THE TASK> Every line in the entries where "unclassified" is found should be copied.

SUPPLIED INFORMATION>
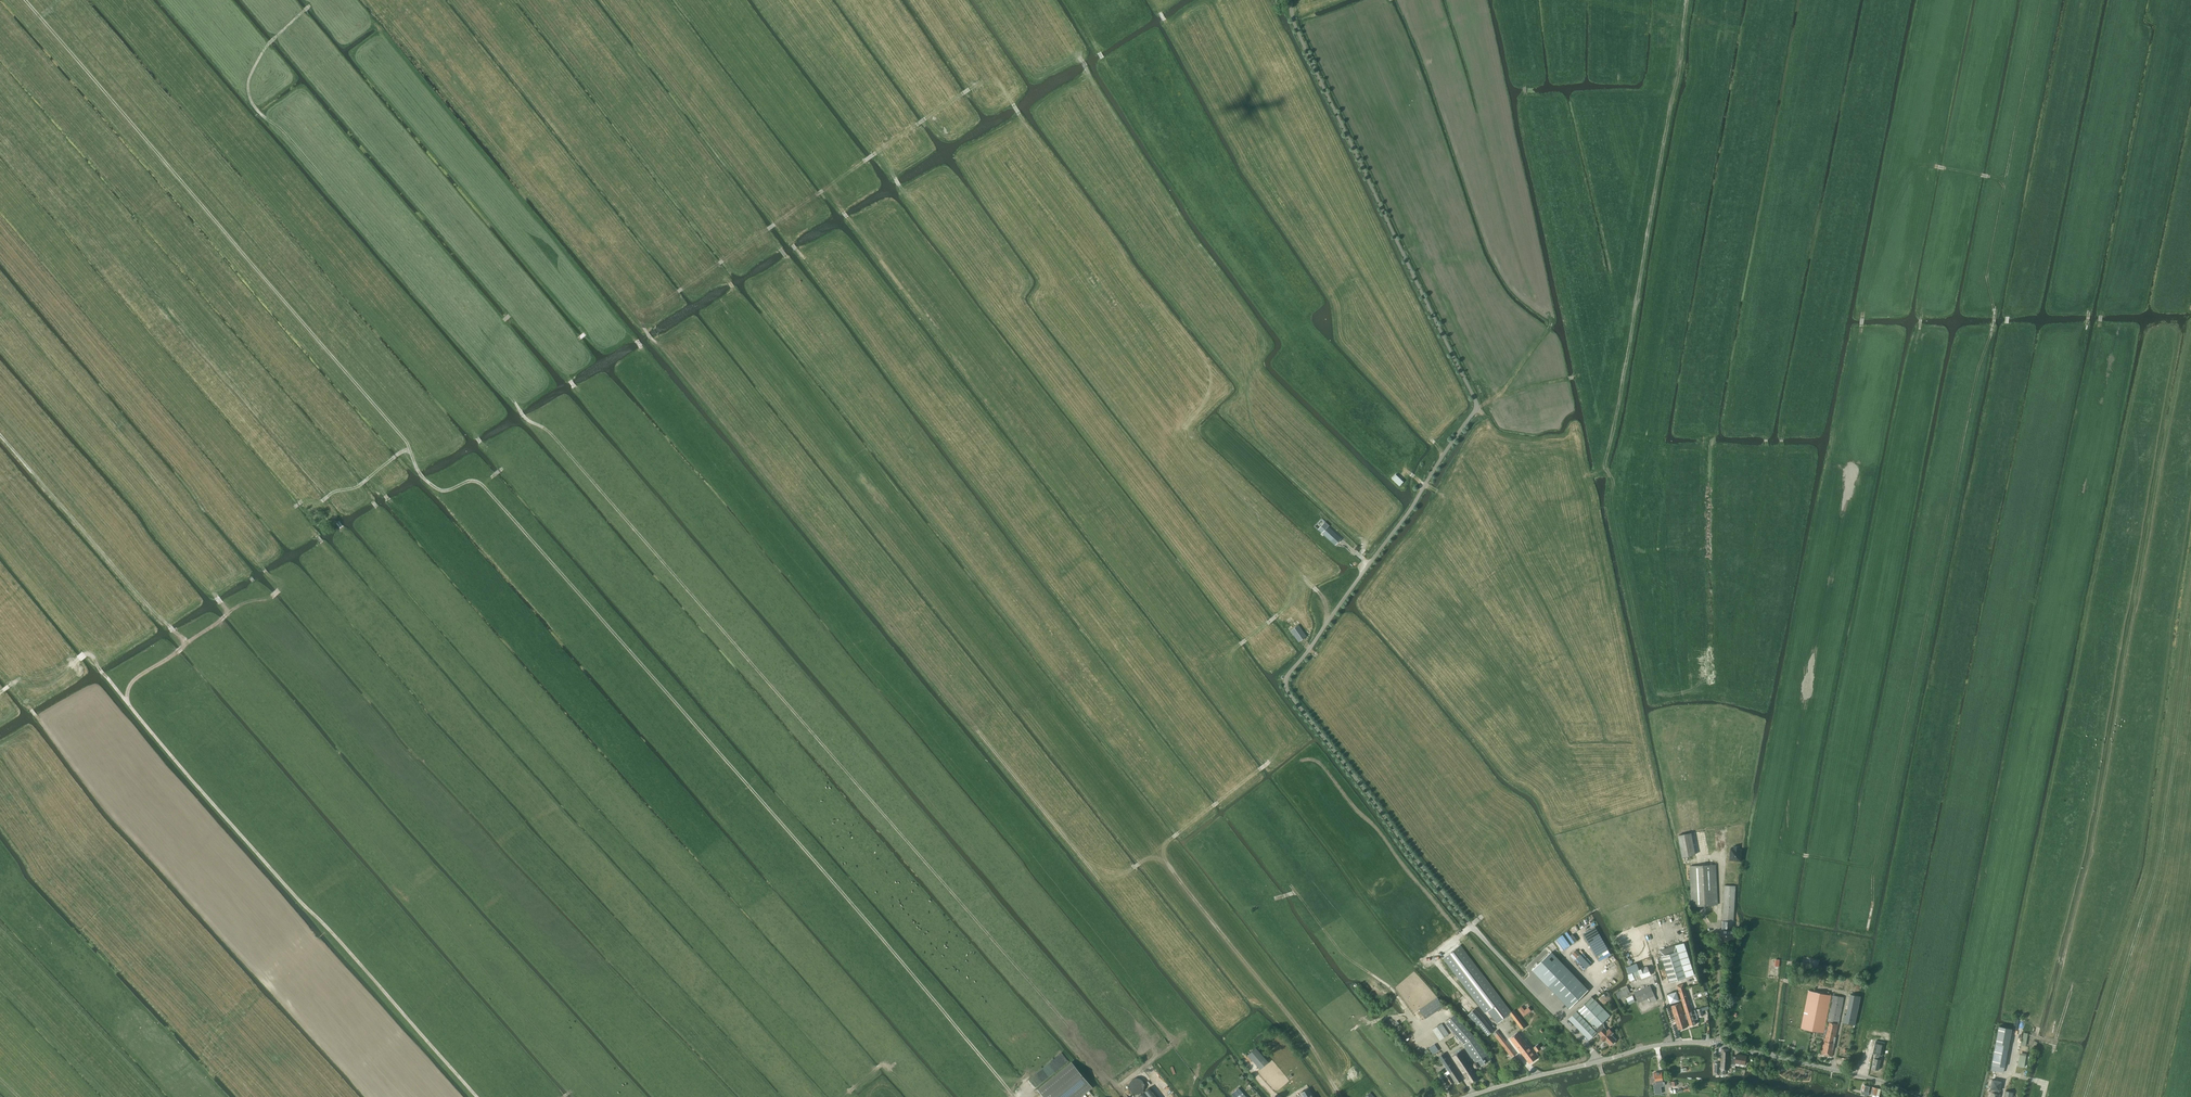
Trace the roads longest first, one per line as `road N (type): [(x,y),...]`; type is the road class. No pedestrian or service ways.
road 1 (track): [(1127,1096),(555,438),(525,417),(282,128),(258,112),(251,75),(312,5)]
road 2 (track): [(1433,957),(1421,963),(685,0)]
road 3 (track): [(1134,869),(1097,876),(389,16)]
road 4 (track): [(1868,927),(1980,361),(1994,323),(1988,279),(2041,0)]
road 5 (track): [(1015,1096),(481,483),(442,491),(420,474),(410,450)]
road 6 (track): [(1223,799),(779,222)]
road 7 (track): [(410,450),(24,0)]
road 8 (track): [(477,1096),(126,701)]
road 9 (track): [(1522,0),(1524,86),(1580,371),(1493,399)]
road 10 (unclassified): [(1916,1096),(1876,1080),(1706,1042),(1599,1061)]
road 11 (track): [(2090,314),(2131,0)]
road 12 (track): [(1341,1096),(1150,856)]
road 13 (track): [(816,195),(969,90),(990,87),(1020,114)]
road 14 (track): [(126,701),(135,680),(243,605),(281,590),(263,568)]
road 15 (track): [(816,195),(677,293)]
road 16 (track): [(1713,0),(1709,23),(1582,0)]
road 17 (unclassified): [(1465,1096),(1599,1061)]
road 18 (track): [(1545,309),(1550,329),(1478,410)]
road 19 (track): [(296,506),(357,487),(410,450)]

RESPONSE TO THIS EXERCISE>
road 10 (unclassified): [(1916,1096),(1876,1080),(1706,1042),(1599,1061)]
road 17 (unclassified): [(1465,1096),(1599,1061)]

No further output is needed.